▶ _What you will do_: Starting from the line containing "purple ruler: 3 -> 2", write out the rest of the entries exactly, through the final line, including nothing else.

Items listed in a dataset:
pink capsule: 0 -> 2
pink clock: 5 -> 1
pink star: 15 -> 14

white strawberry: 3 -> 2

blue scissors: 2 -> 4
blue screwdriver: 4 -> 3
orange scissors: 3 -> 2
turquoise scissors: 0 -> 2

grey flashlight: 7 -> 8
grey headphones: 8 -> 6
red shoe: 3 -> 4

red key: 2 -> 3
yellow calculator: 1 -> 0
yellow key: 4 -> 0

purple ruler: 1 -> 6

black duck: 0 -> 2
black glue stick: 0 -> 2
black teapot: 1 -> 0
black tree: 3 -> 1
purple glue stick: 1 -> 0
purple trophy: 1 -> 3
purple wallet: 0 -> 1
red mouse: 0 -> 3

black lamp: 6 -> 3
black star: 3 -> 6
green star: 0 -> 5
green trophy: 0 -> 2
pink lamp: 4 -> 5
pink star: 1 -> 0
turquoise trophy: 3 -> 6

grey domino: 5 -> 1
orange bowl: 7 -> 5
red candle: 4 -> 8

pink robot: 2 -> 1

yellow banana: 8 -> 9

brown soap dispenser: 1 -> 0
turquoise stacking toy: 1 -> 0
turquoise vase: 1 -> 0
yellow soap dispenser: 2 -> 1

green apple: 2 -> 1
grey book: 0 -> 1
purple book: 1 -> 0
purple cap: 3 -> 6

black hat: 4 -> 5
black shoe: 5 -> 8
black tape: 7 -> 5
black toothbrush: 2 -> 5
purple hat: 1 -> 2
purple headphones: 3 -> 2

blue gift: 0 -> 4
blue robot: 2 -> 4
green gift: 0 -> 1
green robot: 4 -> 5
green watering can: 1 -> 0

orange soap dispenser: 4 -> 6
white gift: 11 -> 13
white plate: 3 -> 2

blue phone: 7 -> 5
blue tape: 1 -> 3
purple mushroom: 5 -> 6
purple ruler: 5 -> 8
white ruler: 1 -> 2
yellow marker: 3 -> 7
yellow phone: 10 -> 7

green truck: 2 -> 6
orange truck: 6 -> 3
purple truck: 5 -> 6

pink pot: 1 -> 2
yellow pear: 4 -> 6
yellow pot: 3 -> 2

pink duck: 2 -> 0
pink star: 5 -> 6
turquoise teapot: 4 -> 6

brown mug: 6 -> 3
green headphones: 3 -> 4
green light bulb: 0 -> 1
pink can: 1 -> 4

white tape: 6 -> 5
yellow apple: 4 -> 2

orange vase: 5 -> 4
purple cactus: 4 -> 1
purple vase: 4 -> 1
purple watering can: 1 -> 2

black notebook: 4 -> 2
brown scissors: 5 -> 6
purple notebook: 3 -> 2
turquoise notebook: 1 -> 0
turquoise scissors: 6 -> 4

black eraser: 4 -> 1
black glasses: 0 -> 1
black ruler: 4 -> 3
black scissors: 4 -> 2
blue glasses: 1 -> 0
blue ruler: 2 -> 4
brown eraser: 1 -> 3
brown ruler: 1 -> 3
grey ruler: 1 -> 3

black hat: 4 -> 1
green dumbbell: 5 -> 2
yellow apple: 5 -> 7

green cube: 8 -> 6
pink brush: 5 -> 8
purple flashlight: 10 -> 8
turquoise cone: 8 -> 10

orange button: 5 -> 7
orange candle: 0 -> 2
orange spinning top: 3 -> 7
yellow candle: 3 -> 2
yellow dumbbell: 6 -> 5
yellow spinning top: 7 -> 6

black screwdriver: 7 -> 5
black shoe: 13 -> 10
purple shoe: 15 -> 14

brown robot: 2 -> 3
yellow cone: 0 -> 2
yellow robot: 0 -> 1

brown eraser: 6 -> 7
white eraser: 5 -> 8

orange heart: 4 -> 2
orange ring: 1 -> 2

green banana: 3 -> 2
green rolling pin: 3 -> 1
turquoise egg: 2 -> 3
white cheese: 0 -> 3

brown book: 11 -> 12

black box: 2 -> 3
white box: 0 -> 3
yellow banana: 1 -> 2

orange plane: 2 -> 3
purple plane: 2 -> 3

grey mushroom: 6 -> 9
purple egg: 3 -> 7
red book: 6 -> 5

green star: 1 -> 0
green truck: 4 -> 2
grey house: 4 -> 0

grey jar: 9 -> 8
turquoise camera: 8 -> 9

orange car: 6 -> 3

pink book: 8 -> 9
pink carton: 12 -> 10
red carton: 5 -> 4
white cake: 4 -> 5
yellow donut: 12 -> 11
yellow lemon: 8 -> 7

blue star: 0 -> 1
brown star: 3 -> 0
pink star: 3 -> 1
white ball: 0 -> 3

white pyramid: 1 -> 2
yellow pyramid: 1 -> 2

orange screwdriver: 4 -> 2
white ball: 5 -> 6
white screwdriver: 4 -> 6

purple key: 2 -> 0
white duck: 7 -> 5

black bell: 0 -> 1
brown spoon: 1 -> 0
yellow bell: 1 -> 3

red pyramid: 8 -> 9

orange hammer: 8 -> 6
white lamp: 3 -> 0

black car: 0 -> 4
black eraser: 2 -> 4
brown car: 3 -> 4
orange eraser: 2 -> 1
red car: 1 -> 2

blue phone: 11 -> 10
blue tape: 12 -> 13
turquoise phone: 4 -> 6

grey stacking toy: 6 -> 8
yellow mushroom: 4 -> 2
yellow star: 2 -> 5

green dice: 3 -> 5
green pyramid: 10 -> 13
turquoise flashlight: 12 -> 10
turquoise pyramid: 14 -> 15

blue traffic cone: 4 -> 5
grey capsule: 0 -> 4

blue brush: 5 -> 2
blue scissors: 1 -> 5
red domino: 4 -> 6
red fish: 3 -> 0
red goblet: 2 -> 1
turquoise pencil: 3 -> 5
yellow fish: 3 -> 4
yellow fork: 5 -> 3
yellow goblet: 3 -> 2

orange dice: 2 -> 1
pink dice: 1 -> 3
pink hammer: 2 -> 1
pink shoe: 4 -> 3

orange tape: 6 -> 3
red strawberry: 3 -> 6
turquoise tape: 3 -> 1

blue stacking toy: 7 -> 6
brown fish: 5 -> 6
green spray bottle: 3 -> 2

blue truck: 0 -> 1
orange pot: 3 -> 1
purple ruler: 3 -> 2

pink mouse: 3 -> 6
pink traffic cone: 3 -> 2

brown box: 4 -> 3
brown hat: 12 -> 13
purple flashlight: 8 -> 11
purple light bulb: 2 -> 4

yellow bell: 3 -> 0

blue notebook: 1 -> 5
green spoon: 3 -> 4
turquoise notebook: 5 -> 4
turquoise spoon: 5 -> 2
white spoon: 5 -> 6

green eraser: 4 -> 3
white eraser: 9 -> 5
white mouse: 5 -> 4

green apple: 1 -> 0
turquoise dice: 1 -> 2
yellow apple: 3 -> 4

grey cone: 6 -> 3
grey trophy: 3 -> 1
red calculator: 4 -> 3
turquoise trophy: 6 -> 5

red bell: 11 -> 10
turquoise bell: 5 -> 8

▶ _Answer for the task_:
purple ruler: 3 -> 2

pink mouse: 3 -> 6
pink traffic cone: 3 -> 2

brown box: 4 -> 3
brown hat: 12 -> 13
purple flashlight: 8 -> 11
purple light bulb: 2 -> 4

yellow bell: 3 -> 0

blue notebook: 1 -> 5
green spoon: 3 -> 4
turquoise notebook: 5 -> 4
turquoise spoon: 5 -> 2
white spoon: 5 -> 6

green eraser: 4 -> 3
white eraser: 9 -> 5
white mouse: 5 -> 4

green apple: 1 -> 0
turquoise dice: 1 -> 2
yellow apple: 3 -> 4

grey cone: 6 -> 3
grey trophy: 3 -> 1
red calculator: 4 -> 3
turquoise trophy: 6 -> 5

red bell: 11 -> 10
turquoise bell: 5 -> 8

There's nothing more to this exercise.